Collected data entries:
☆ ☆ ☆
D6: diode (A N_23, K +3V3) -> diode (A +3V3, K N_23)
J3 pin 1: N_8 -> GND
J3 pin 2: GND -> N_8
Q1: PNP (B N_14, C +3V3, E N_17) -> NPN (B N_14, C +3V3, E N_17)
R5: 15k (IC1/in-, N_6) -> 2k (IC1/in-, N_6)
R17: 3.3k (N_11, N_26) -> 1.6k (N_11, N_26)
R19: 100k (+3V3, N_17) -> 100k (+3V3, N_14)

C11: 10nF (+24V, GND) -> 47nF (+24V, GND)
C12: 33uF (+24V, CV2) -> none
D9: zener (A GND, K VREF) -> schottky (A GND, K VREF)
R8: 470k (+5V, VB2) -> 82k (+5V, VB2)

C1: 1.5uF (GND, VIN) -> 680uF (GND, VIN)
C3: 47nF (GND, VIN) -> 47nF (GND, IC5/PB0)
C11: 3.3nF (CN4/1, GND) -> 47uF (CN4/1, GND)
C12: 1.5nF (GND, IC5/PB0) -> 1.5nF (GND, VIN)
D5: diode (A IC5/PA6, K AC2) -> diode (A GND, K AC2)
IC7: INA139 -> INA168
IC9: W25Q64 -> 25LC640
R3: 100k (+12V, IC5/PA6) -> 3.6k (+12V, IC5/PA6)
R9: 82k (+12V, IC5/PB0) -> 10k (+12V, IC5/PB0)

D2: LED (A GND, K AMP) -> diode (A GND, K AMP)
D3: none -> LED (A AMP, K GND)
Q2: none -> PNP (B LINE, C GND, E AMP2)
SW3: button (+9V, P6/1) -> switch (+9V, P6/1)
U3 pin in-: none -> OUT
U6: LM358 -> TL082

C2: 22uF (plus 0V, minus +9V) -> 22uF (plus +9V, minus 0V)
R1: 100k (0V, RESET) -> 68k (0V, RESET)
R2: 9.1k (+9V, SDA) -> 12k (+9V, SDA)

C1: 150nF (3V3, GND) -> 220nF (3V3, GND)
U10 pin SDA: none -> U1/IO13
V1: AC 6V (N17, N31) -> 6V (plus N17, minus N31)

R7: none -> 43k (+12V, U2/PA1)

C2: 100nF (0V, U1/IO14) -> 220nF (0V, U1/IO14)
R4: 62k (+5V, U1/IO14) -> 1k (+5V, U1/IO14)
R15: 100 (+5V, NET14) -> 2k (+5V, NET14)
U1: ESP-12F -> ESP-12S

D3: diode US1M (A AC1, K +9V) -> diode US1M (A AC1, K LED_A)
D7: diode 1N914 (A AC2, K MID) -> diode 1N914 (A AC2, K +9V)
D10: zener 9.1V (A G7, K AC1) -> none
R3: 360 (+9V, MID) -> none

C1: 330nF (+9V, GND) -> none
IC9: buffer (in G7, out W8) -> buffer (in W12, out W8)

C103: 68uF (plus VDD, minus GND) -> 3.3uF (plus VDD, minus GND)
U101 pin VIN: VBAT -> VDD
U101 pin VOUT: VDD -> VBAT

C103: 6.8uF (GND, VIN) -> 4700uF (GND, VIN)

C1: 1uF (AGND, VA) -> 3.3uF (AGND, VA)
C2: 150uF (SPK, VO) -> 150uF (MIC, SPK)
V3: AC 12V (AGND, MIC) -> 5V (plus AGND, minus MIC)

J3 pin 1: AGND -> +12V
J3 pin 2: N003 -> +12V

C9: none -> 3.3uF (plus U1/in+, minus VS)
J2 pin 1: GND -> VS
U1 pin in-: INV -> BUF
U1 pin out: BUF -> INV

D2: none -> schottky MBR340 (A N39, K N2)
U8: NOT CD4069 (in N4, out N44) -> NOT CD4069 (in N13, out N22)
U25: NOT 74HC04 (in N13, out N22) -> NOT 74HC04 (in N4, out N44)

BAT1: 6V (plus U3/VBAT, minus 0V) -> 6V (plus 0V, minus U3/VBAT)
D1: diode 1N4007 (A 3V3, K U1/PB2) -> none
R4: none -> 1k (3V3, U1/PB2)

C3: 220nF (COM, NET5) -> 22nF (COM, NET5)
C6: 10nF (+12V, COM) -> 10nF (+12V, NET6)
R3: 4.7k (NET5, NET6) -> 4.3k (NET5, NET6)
☆ ☆ ☆
Work item -
Each entry must appear in the reply exactly as written.

Solution to this task -
D6: diode (A N_23, K +3V3) -> diode (A +3V3, K N_23)
J3 pin 1: N_8 -> GND
J3 pin 2: GND -> N_8
Q1: PNP (B N_14, C +3V3, E N_17) -> NPN (B N_14, C +3V3, E N_17)
R5: 15k (IC1/in-, N_6) -> 2k (IC1/in-, N_6)
R17: 3.3k (N_11, N_26) -> 1.6k (N_11, N_26)
R19: 100k (+3V3, N_17) -> 100k (+3V3, N_14)

C11: 10nF (+24V, GND) -> 47nF (+24V, GND)
C12: 33uF (+24V, CV2) -> none
D9: zener (A GND, K VREF) -> schottky (A GND, K VREF)
R8: 470k (+5V, VB2) -> 82k (+5V, VB2)

C1: 1.5uF (GND, VIN) -> 680uF (GND, VIN)
C3: 47nF (GND, VIN) -> 47nF (GND, IC5/PB0)
C11: 3.3nF (CN4/1, GND) -> 47uF (CN4/1, GND)
C12: 1.5nF (GND, IC5/PB0) -> 1.5nF (GND, VIN)
D5: diode (A IC5/PA6, K AC2) -> diode (A GND, K AC2)
IC7: INA139 -> INA168
IC9: W25Q64 -> 25LC640
R3: 100k (+12V, IC5/PA6) -> 3.6k (+12V, IC5/PA6)
R9: 82k (+12V, IC5/PB0) -> 10k (+12V, IC5/PB0)

D2: LED (A GND, K AMP) -> diode (A GND, K AMP)
D3: none -> LED (A AMP, K GND)
Q2: none -> PNP (B LINE, C GND, E AMP2)
SW3: button (+9V, P6/1) -> switch (+9V, P6/1)
U3 pin in-: none -> OUT
U6: LM358 -> TL082

C2: 22uF (plus 0V, minus +9V) -> 22uF (plus +9V, minus 0V)
R1: 100k (0V, RESET) -> 68k (0V, RESET)
R2: 9.1k (+9V, SDA) -> 12k (+9V, SDA)

C1: 150nF (3V3, GND) -> 220nF (3V3, GND)
U10 pin SDA: none -> U1/IO13
V1: AC 6V (N17, N31) -> 6V (plus N17, minus N31)

R7: none -> 43k (+12V, U2/PA1)

C2: 100nF (0V, U1/IO14) -> 220nF (0V, U1/IO14)
R4: 62k (+5V, U1/IO14) -> 1k (+5V, U1/IO14)
R15: 100 (+5V, NET14) -> 2k (+5V, NET14)
U1: ESP-12F -> ESP-12S

D3: diode US1M (A AC1, K +9V) -> diode US1M (A AC1, K LED_A)
D7: diode 1N914 (A AC2, K MID) -> diode 1N914 (A AC2, K +9V)
D10: zener 9.1V (A G7, K AC1) -> none
R3: 360 (+9V, MID) -> none

C1: 330nF (+9V, GND) -> none
IC9: buffer (in G7, out W8) -> buffer (in W12, out W8)

C103: 68uF (plus VDD, minus GND) -> 3.3uF (plus VDD, minus GND)
U101 pin VIN: VBAT -> VDD
U101 pin VOUT: VDD -> VBAT

C103: 6.8uF (GND, VIN) -> 4700uF (GND, VIN)

C1: 1uF (AGND, VA) -> 3.3uF (AGND, VA)
C2: 150uF (SPK, VO) -> 150uF (MIC, SPK)
V3: AC 12V (AGND, MIC) -> 5V (plus AGND, minus MIC)

J3 pin 1: AGND -> +12V
J3 pin 2: N003 -> +12V

C9: none -> 3.3uF (plus U1/in+, minus VS)
J2 pin 1: GND -> VS
U1 pin in-: INV -> BUF
U1 pin out: BUF -> INV

D2: none -> schottky MBR340 (A N39, K N2)
U8: NOT CD4069 (in N4, out N44) -> NOT CD4069 (in N13, out N22)
U25: NOT 74HC04 (in N13, out N22) -> NOT 74HC04 (in N4, out N44)

BAT1: 6V (plus U3/VBAT, minus 0V) -> 6V (plus 0V, minus U3/VBAT)
D1: diode 1N4007 (A 3V3, K U1/PB2) -> none
R4: none -> 1k (3V3, U1/PB2)

C3: 220nF (COM, NET5) -> 22nF (COM, NET5)
C6: 10nF (+12V, COM) -> 10nF (+12V, NET6)
R3: 4.7k (NET5, NET6) -> 4.3k (NET5, NET6)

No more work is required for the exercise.